| What to do |
Go through the entries below and copy each line that holds the word "camera".

| The records |
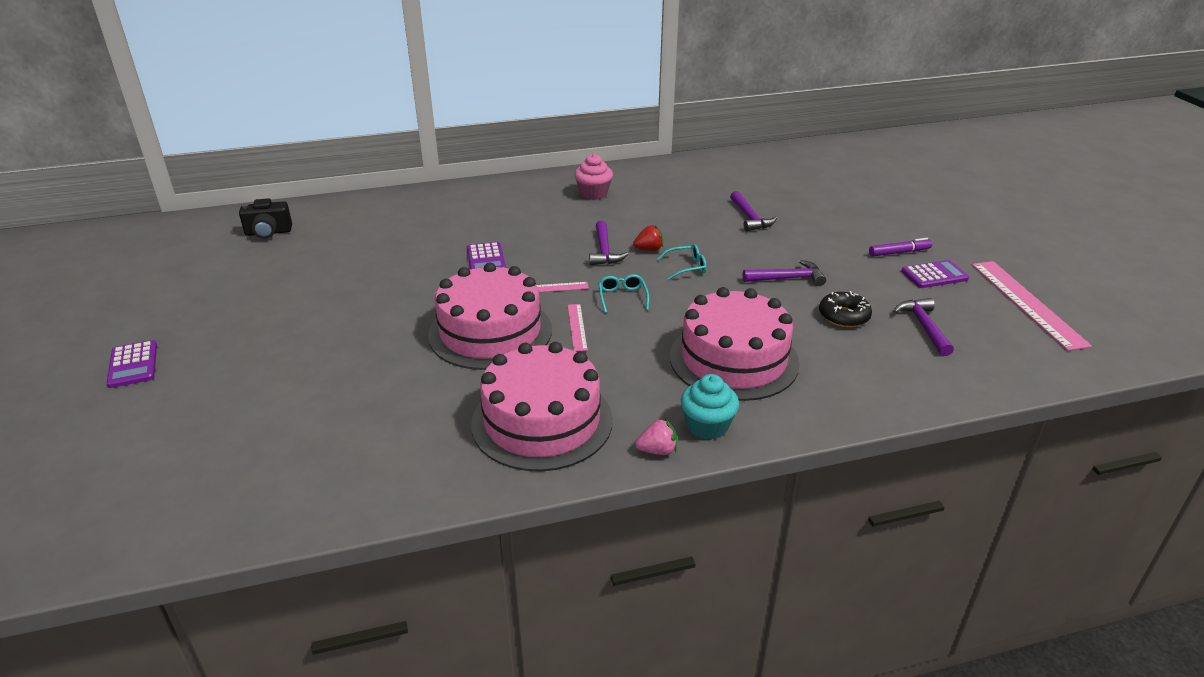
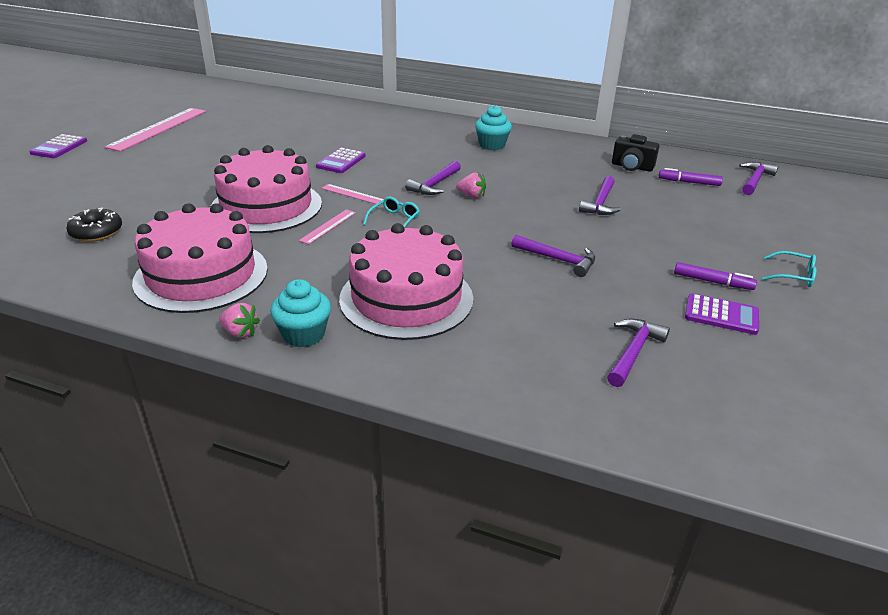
camera: 35 degrees right, 0 degrees up
(268, 233) = (240, 103): black camera -> black camera (632, 167)
(593, 194) = (492, 145): pink cupcake -> turquoise cupcake
(649, 249) = (472, 196): red strawberry -> pink strawberry
(687, 267) = (482, 219): turquoise glasses -> turquoise glasses (794, 276)
(783, 175) = (689, 182): none -> purple marker
(820, 157) = (754, 180): none -> purple hammer
(843, 316) = (562, 309): black donut -> black donut (96, 232)
(1026, 303) = (797, 384): pink ruler -> pink ruler (158, 128)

| Task output |
camera: 35 degrees right, 0 degrees up
(268, 233) = (240, 103): black camera -> black camera (632, 167)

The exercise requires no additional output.